### What to do
Two lines below mark the span: the one containing "green star at (468, 894): moved 16 px down" and the one containing "purple trapezoid at (674, 937): rotated". Set down both, plus every line between, exactly as they stand, and nothing else.

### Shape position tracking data
▬▬▬▬▬▬
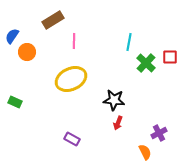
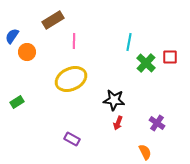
green rectangle: moved 2 px right; rotated 56 degrees counterclockwise
purple cross: moved 2 px left, 10 px up; rotated 28 degrees counterclockwise
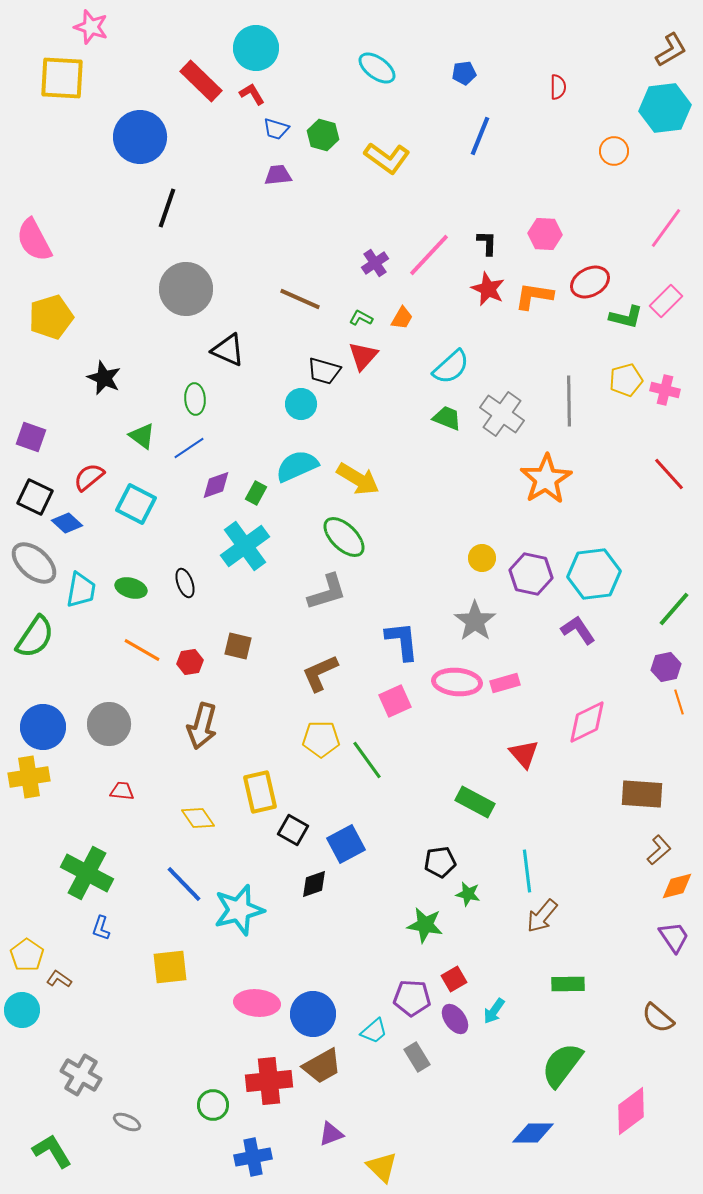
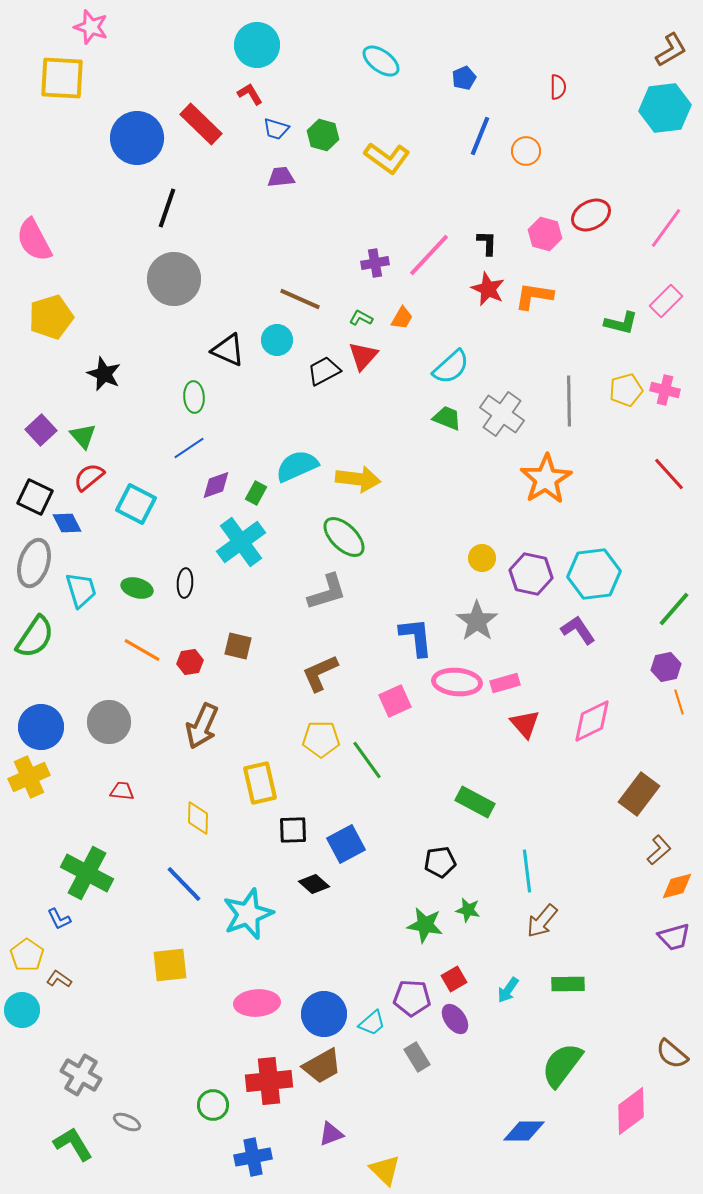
cyan circle at (256, 48): moved 1 px right, 3 px up
cyan ellipse at (377, 68): moved 4 px right, 7 px up
blue pentagon at (464, 73): moved 5 px down; rotated 15 degrees counterclockwise
red rectangle at (201, 81): moved 43 px down
red L-shape at (252, 94): moved 2 px left
blue circle at (140, 137): moved 3 px left, 1 px down
orange circle at (614, 151): moved 88 px left
purple trapezoid at (278, 175): moved 3 px right, 2 px down
pink hexagon at (545, 234): rotated 12 degrees clockwise
purple cross at (375, 263): rotated 24 degrees clockwise
red ellipse at (590, 282): moved 1 px right, 67 px up
gray circle at (186, 289): moved 12 px left, 10 px up
green L-shape at (626, 317): moved 5 px left, 6 px down
black trapezoid at (324, 371): rotated 136 degrees clockwise
black star at (104, 378): moved 4 px up
yellow pentagon at (626, 380): moved 10 px down
green ellipse at (195, 399): moved 1 px left, 2 px up
cyan circle at (301, 404): moved 24 px left, 64 px up
green triangle at (142, 436): moved 59 px left; rotated 12 degrees clockwise
purple square at (31, 437): moved 10 px right, 7 px up; rotated 28 degrees clockwise
yellow arrow at (358, 479): rotated 24 degrees counterclockwise
blue diamond at (67, 523): rotated 20 degrees clockwise
cyan cross at (245, 546): moved 4 px left, 4 px up
gray ellipse at (34, 563): rotated 66 degrees clockwise
black ellipse at (185, 583): rotated 24 degrees clockwise
green ellipse at (131, 588): moved 6 px right
cyan trapezoid at (81, 590): rotated 27 degrees counterclockwise
gray star at (475, 621): moved 2 px right
blue L-shape at (402, 641): moved 14 px right, 4 px up
pink diamond at (587, 722): moved 5 px right, 1 px up
gray circle at (109, 724): moved 2 px up
brown arrow at (202, 726): rotated 9 degrees clockwise
blue circle at (43, 727): moved 2 px left
red triangle at (524, 754): moved 1 px right, 30 px up
yellow cross at (29, 777): rotated 15 degrees counterclockwise
yellow rectangle at (260, 792): moved 9 px up
brown rectangle at (642, 794): moved 3 px left; rotated 57 degrees counterclockwise
yellow diamond at (198, 818): rotated 36 degrees clockwise
black square at (293, 830): rotated 32 degrees counterclockwise
black diamond at (314, 884): rotated 60 degrees clockwise
green star at (468, 894): moved 16 px down
cyan star at (239, 910): moved 9 px right, 4 px down; rotated 6 degrees counterclockwise
brown arrow at (542, 916): moved 5 px down
blue L-shape at (101, 928): moved 42 px left, 9 px up; rotated 45 degrees counterclockwise
purple trapezoid at (674, 937): rotated 108 degrees clockwise
yellow square at (170, 967): moved 2 px up
pink ellipse at (257, 1003): rotated 9 degrees counterclockwise
cyan arrow at (494, 1011): moved 14 px right, 21 px up
blue circle at (313, 1014): moved 11 px right
brown semicircle at (658, 1018): moved 14 px right, 36 px down
cyan trapezoid at (374, 1031): moved 2 px left, 8 px up
blue diamond at (533, 1133): moved 9 px left, 2 px up
green L-shape at (52, 1151): moved 21 px right, 7 px up
yellow triangle at (382, 1167): moved 3 px right, 3 px down
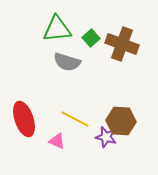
▬▬▬▬▬▬
### Solution for this exercise
green star at (468, 894): moved 16 px down
cyan star at (239, 910): moved 9 px right, 4 px down; rotated 6 degrees counterclockwise
brown arrow at (542, 916): moved 5 px down
blue L-shape at (101, 928): moved 42 px left, 9 px up; rotated 45 degrees counterclockwise
purple trapezoid at (674, 937): rotated 108 degrees clockwise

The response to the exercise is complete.